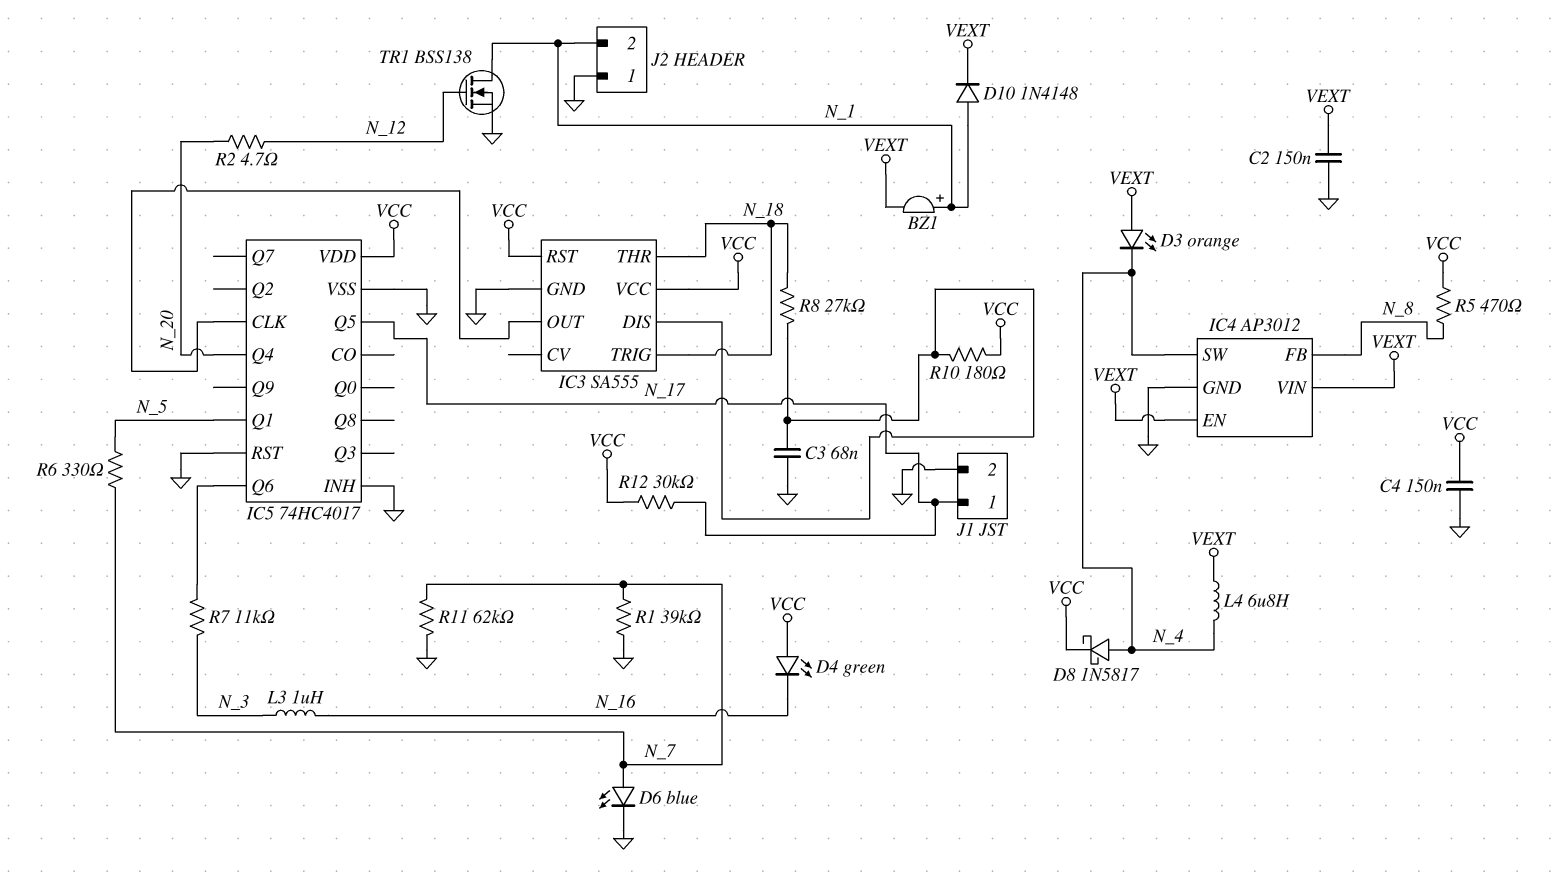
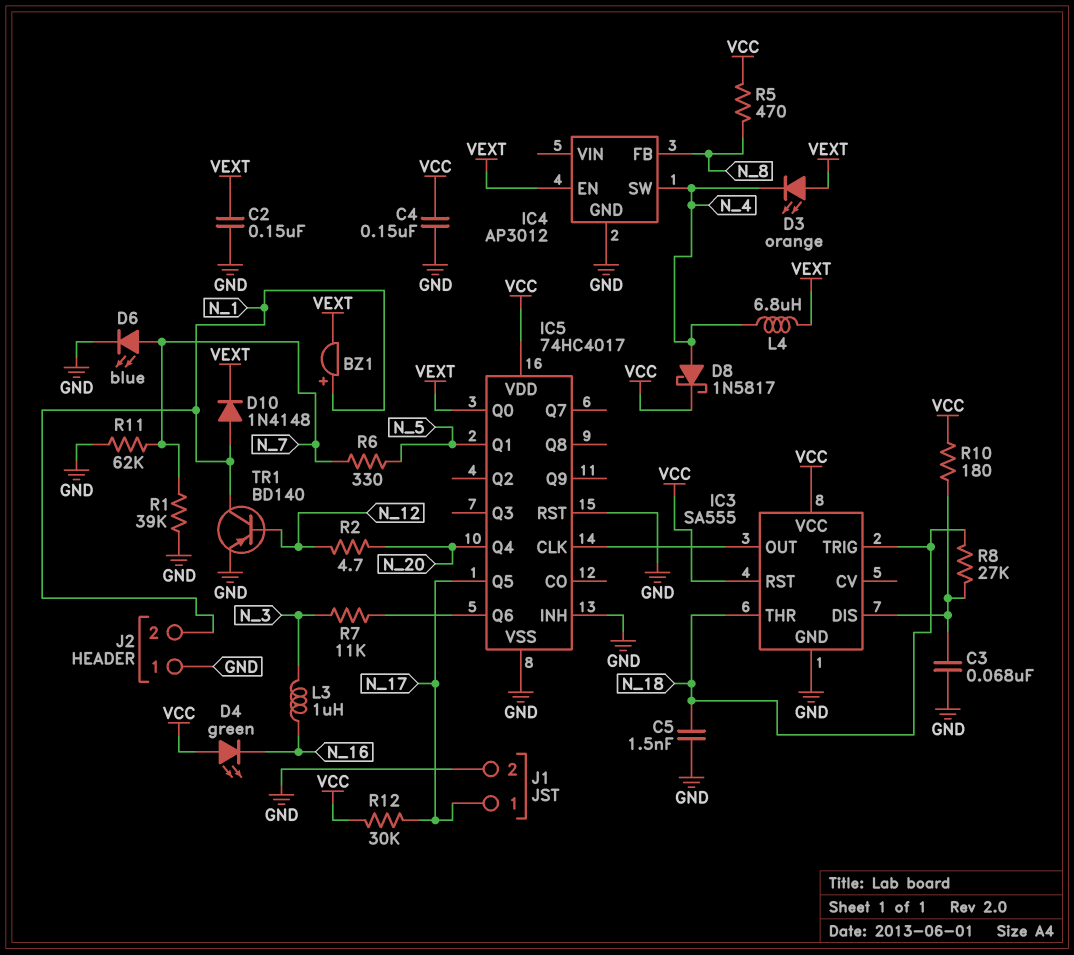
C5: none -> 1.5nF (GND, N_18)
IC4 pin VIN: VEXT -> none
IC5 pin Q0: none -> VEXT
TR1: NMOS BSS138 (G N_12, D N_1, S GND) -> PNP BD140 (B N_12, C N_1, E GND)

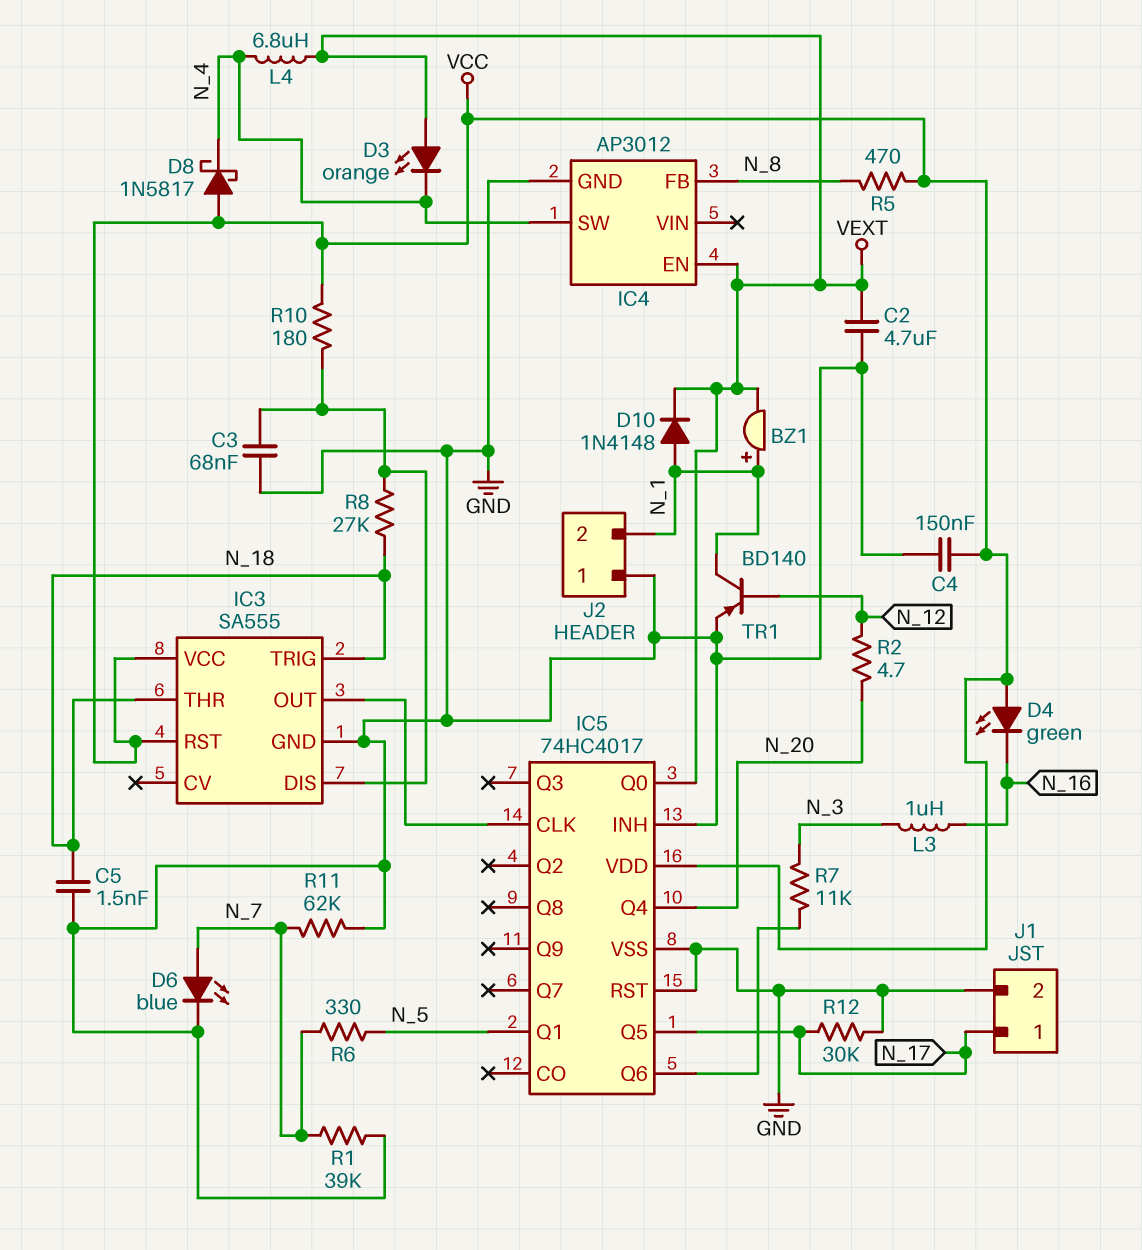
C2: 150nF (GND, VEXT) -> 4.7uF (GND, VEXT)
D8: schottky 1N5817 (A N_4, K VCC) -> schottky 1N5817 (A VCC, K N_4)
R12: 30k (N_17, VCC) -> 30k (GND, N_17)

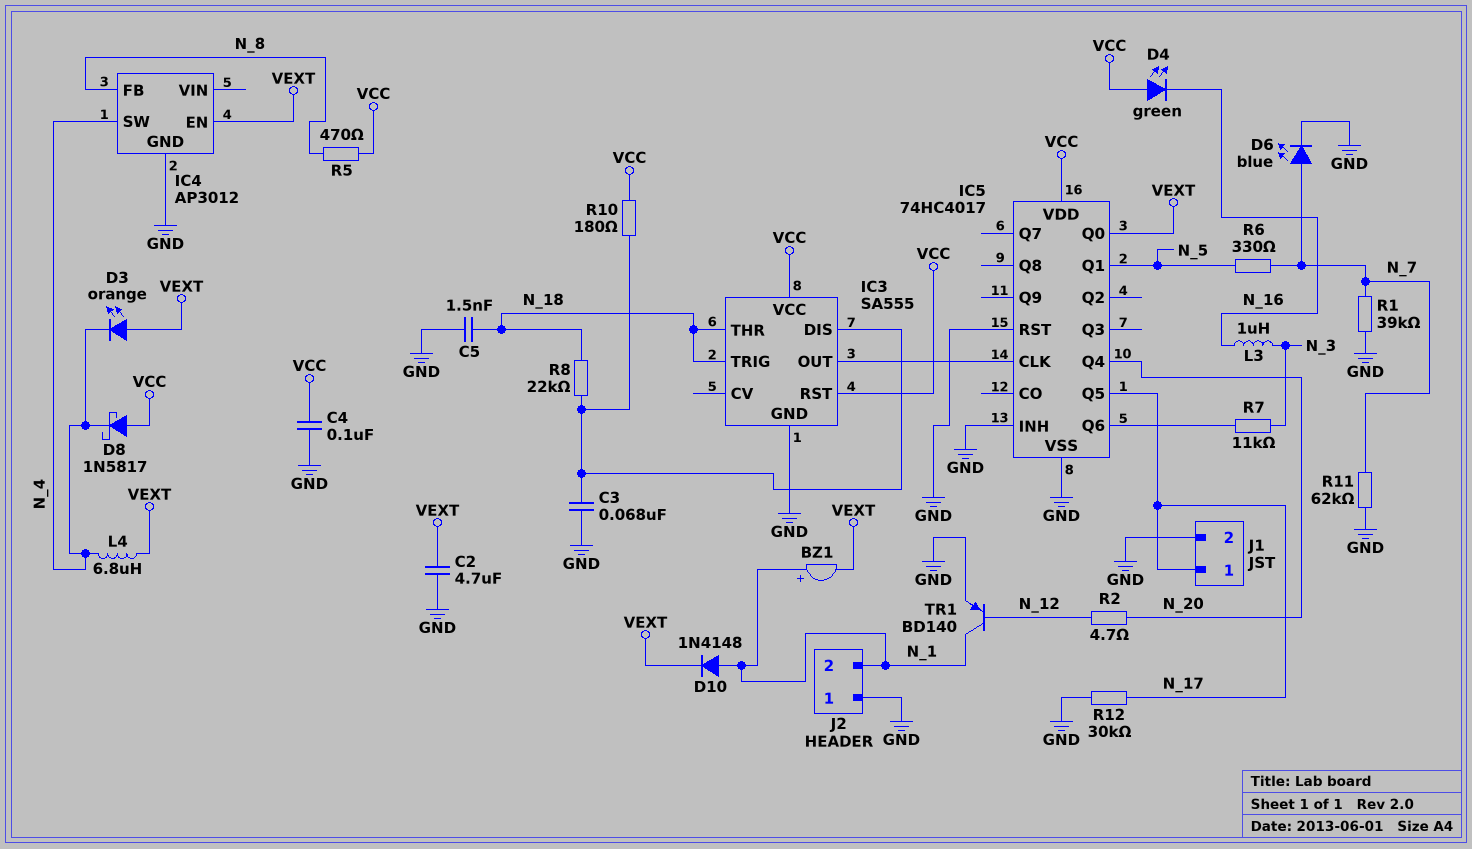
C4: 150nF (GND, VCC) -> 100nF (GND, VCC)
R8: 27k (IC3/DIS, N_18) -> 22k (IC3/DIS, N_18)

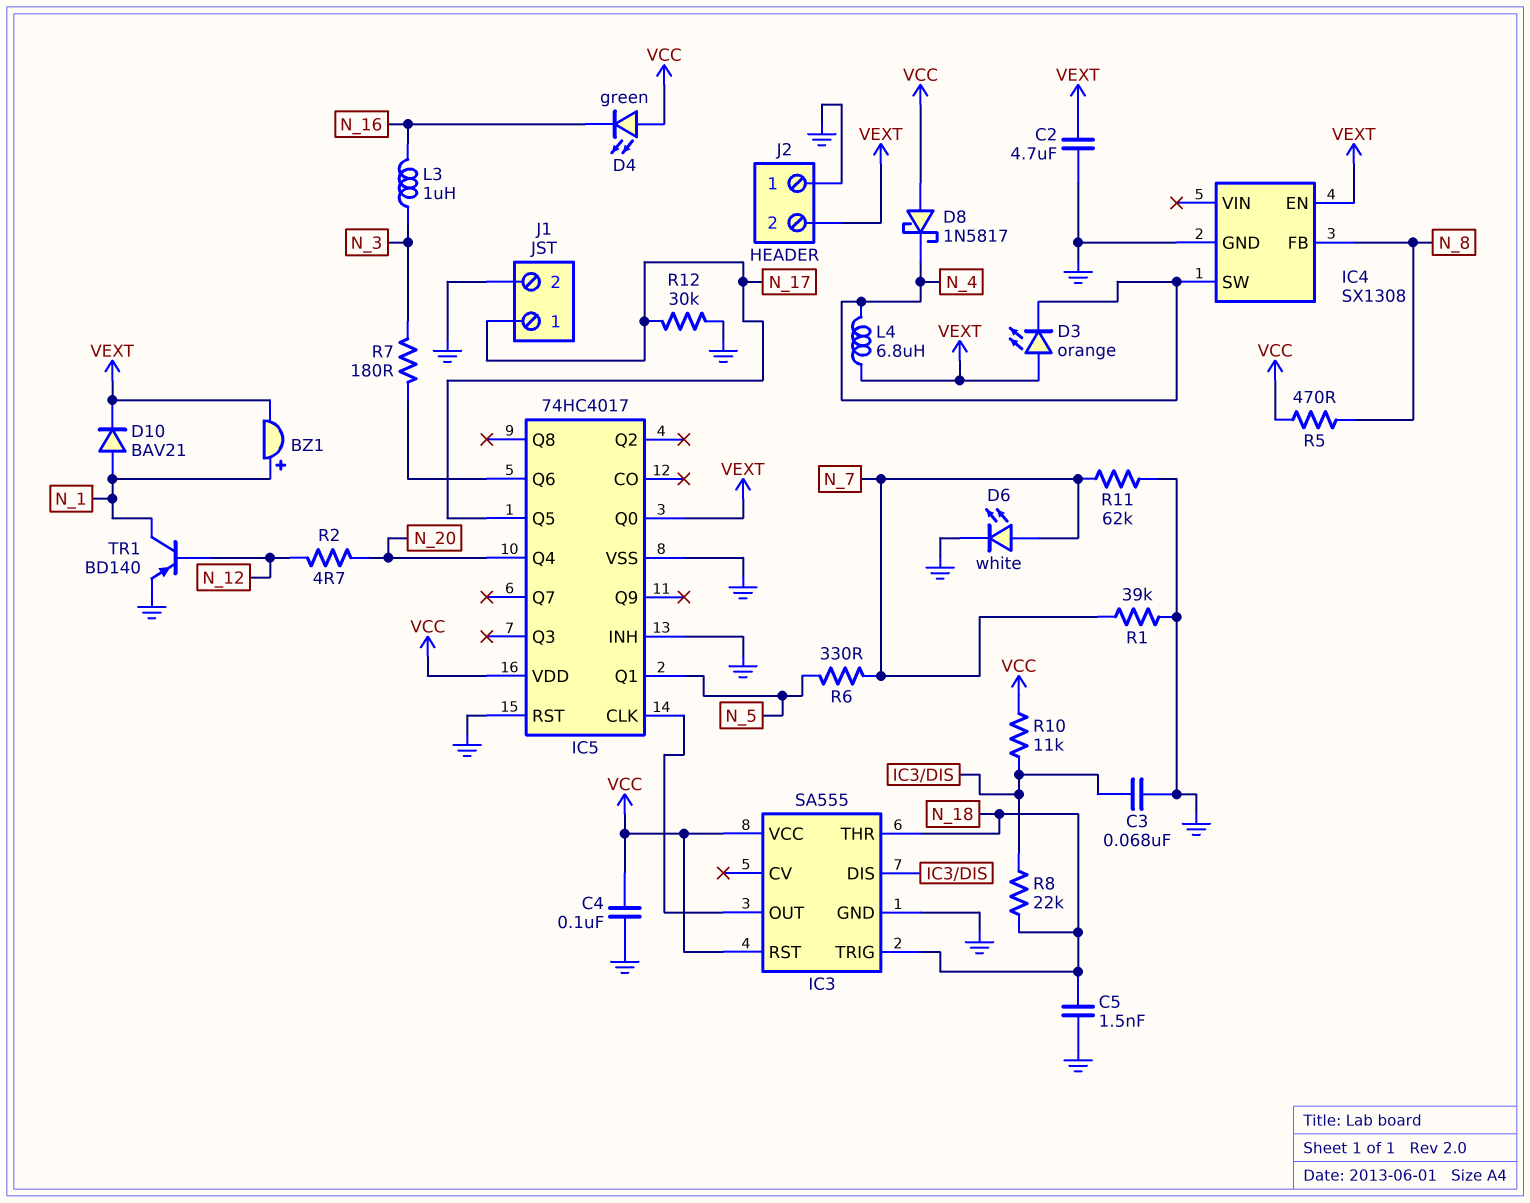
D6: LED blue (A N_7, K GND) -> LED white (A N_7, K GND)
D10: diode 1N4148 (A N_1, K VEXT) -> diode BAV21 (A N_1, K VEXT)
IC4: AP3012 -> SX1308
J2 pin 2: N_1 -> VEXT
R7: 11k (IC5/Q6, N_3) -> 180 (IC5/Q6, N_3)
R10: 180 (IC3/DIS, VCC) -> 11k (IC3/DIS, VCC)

++++++++

# Task goal
Word for word, return the lines from the one holding "J2 pin 2: N_1 -> VEXT" through the end of the entries above.

# Task result
J2 pin 2: N_1 -> VEXT
R7: 11k (IC5/Q6, N_3) -> 180 (IC5/Q6, N_3)
R10: 180 (IC3/DIS, VCC) -> 11k (IC3/DIS, VCC)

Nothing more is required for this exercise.